*YOUR TASK*. Only the lines from the one that contains "(511, 411) = (531, 320): green" through the last line of the records should appear, each printed exactly as it is.

[MATERIAL TO PROCESS Boundary: Start]

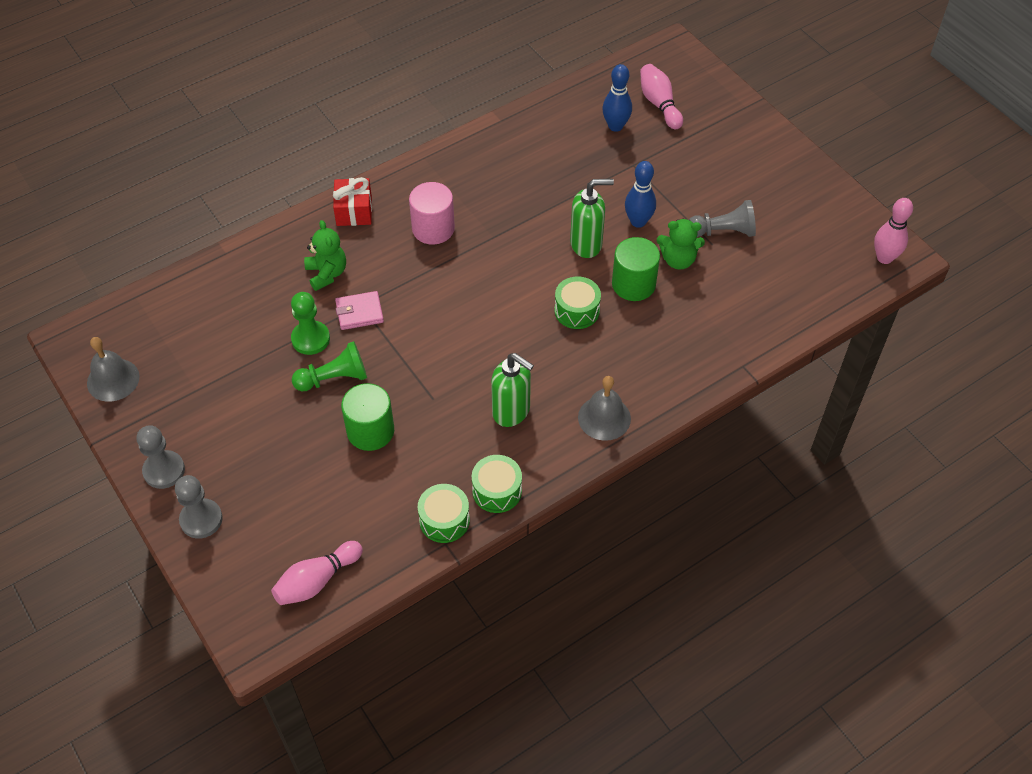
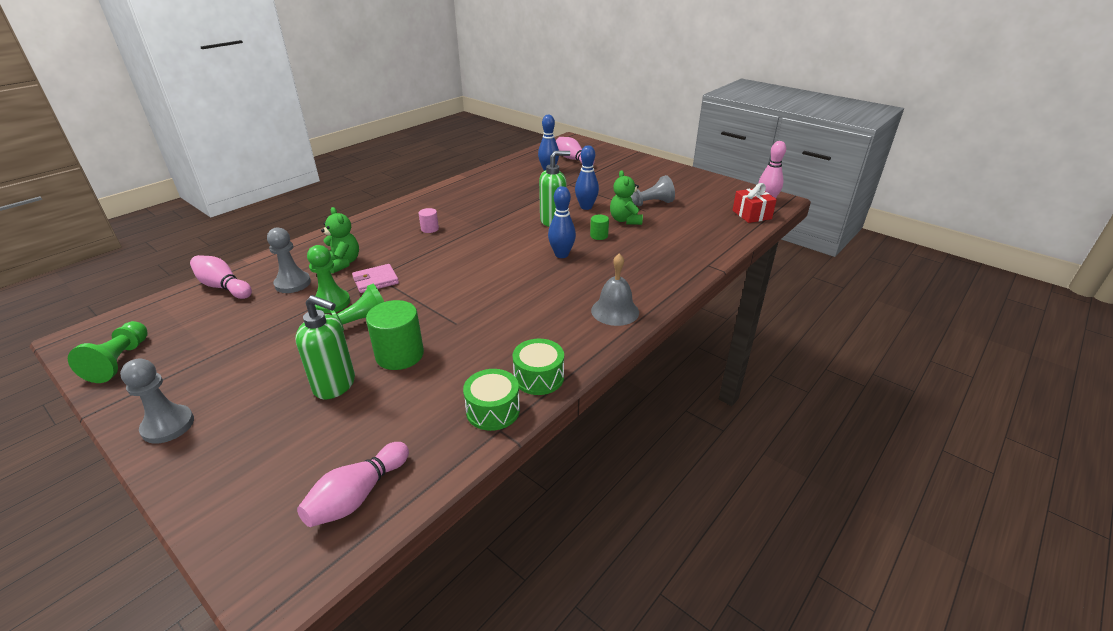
camera: 15 degrees left, 20 degrees down
(113, 379) = (120, 361): grey bell -> green pawn
(201, 288) = (223, 287): none -> pink bowling pin
(201, 519) = (210, 463): grey pawn -> grey pawn (293, 283)
(354, 211) = (362, 228): red gift -> red gift (751, 215)
(433, 228) = (430, 229): pink cylinder -> pink cylinder, size x0.51
(511, 411) = (531, 320): green soap dispenser -> green soap dispenser (335, 385)
(577, 311) = (561, 254): green drum -> blue bowling pin
(633, 284) = (599, 236): green cylinder -> green cylinder, size x0.51
(678, 260) = (625, 220): green teddy bear -> green teddy bear turned 90 degrees clockwise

[MATERIAL TO PROCESS Boundary: End]

*ANSWER FOR THE TASK*.
(511, 411) = (531, 320): green soap dispenser -> green soap dispenser (335, 385)
(577, 311) = (561, 254): green drum -> blue bowling pin
(633, 284) = (599, 236): green cylinder -> green cylinder, size x0.51
(678, 260) = (625, 220): green teddy bear -> green teddy bear turned 90 degrees clockwise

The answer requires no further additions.